─── Record set
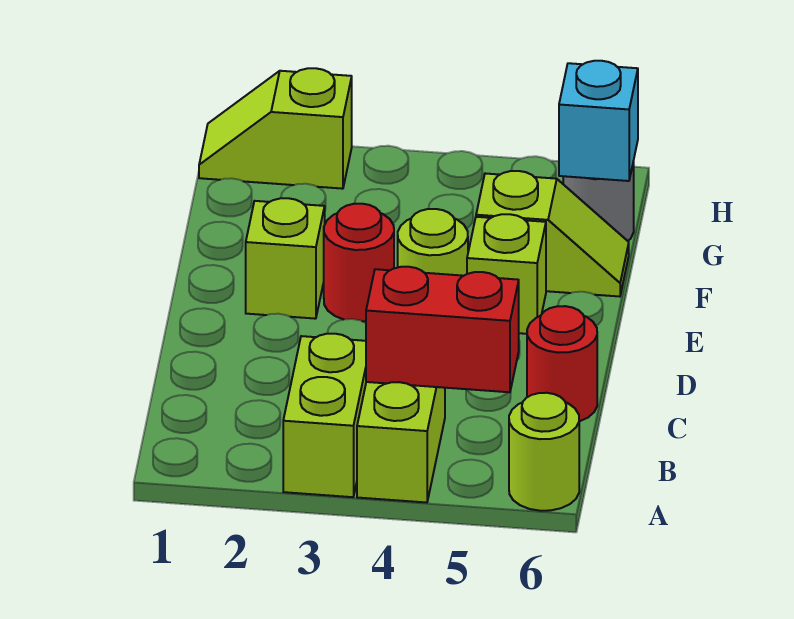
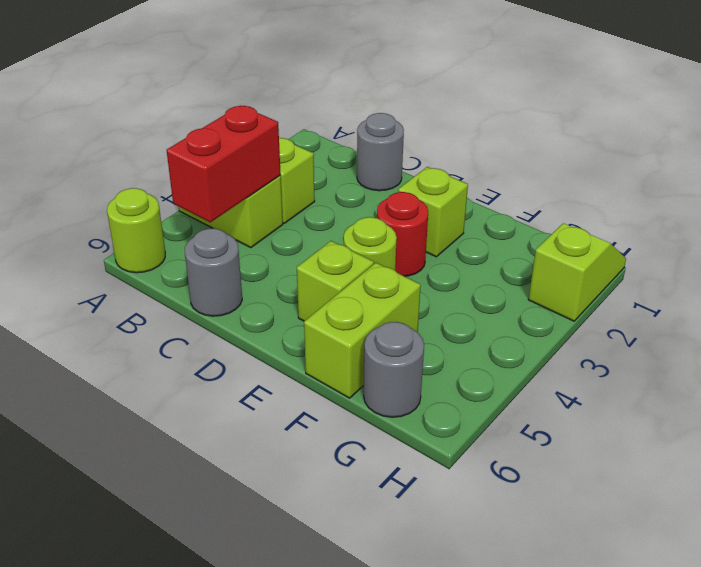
none -> grey 1x1 round brick [357,113,404,191]
red 1x1 round brick [527,306,597,422] -> grey 1x1 round brick [185,228,242,316]
lime 1x2 slope [476,171,629,297] -> lime 1x2 brick [304,263,421,398]
cyan 1x1 brick [559,61,638,181] -> none

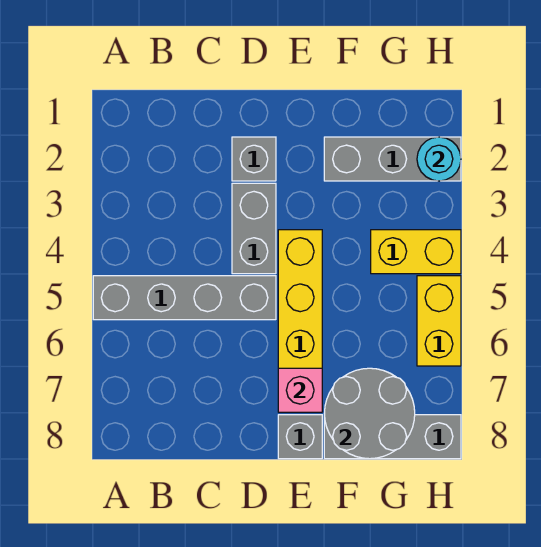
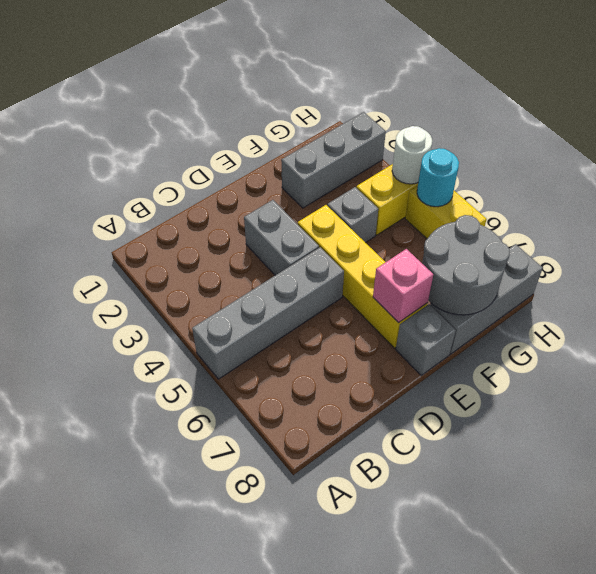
grey 1x1 brick [232,137,276,181] -> grey 1x1 brick moved to [327,187,378,243]
cyan 1x1 round brick [417,137,461,181] -> cyan 1x1 round brick moved to [417,148,459,207]
none -> white 1x1 round brick [392,126,432,184]

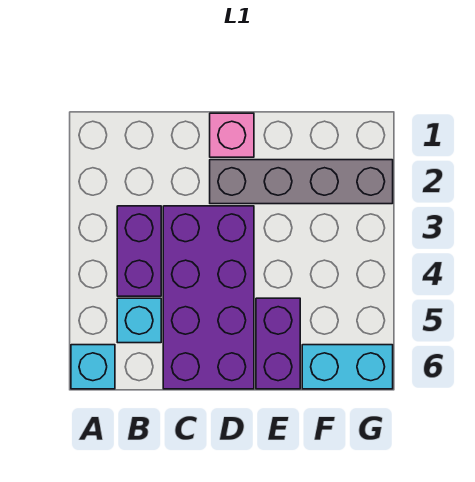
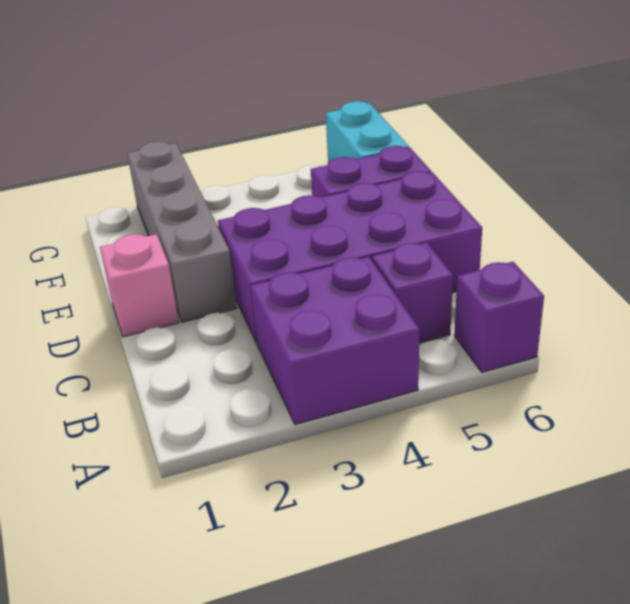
cyan 1x1 brick [71,345,115,389] -> purple 1x1 brick [454,262,544,372]
purple 1x2 brick [117,206,161,296] -> purple 2x2 brick [251,257,419,424]
cyan 1x1 brick [117,298,161,343] -> purple 1x1 brick [372,243,453,343]

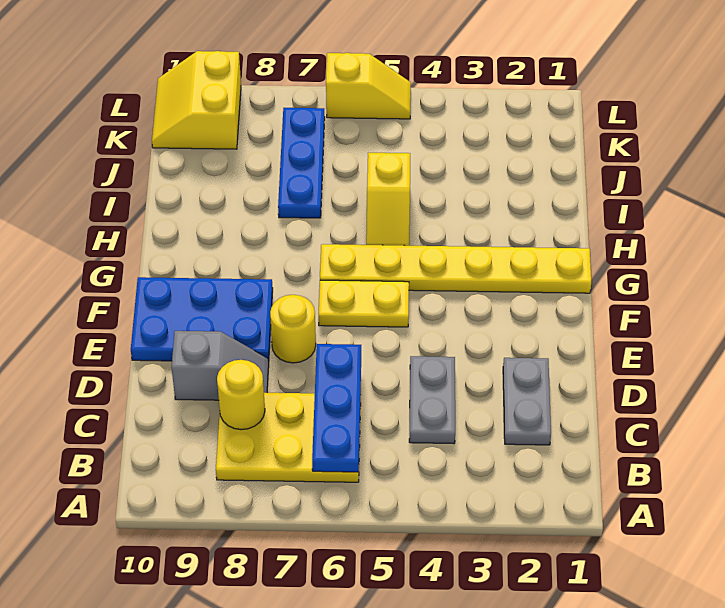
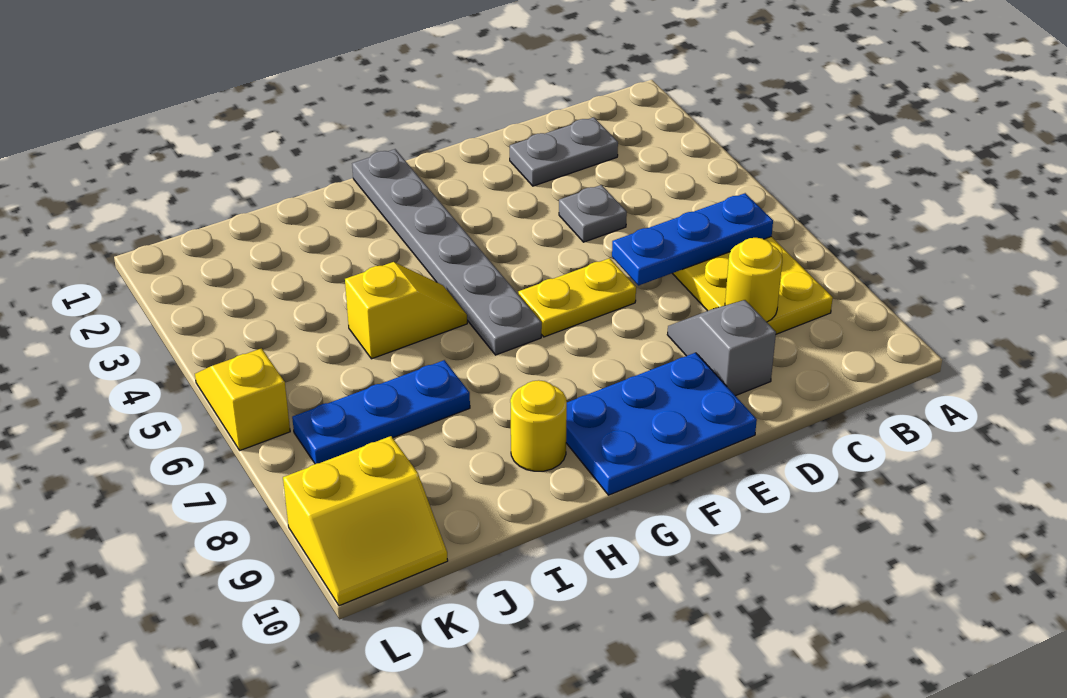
grey 1x2 plate [409,356,455,444] -> grey 1x1 plate [559,185,627,242]
yellow 1x1 round brick [270,295,316,363] -> yellow 1x1 round brick moved to [510,380,567,471]
blue 2x3 plate [131,277,273,361] -> blue 2x3 plate turned to [566,353,757,495]
yellow 1x2 plate [319,280,409,327] -> yellow 1x2 plate turned to [518,258,636,337]
yellow 1x6 plate [320,244,591,293] -> grey 1x6 plate [352,149,542,355]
──────
## Task to complete
Tell how many lines of the records above contain "moved", replying with the number only.

## Solved problem
3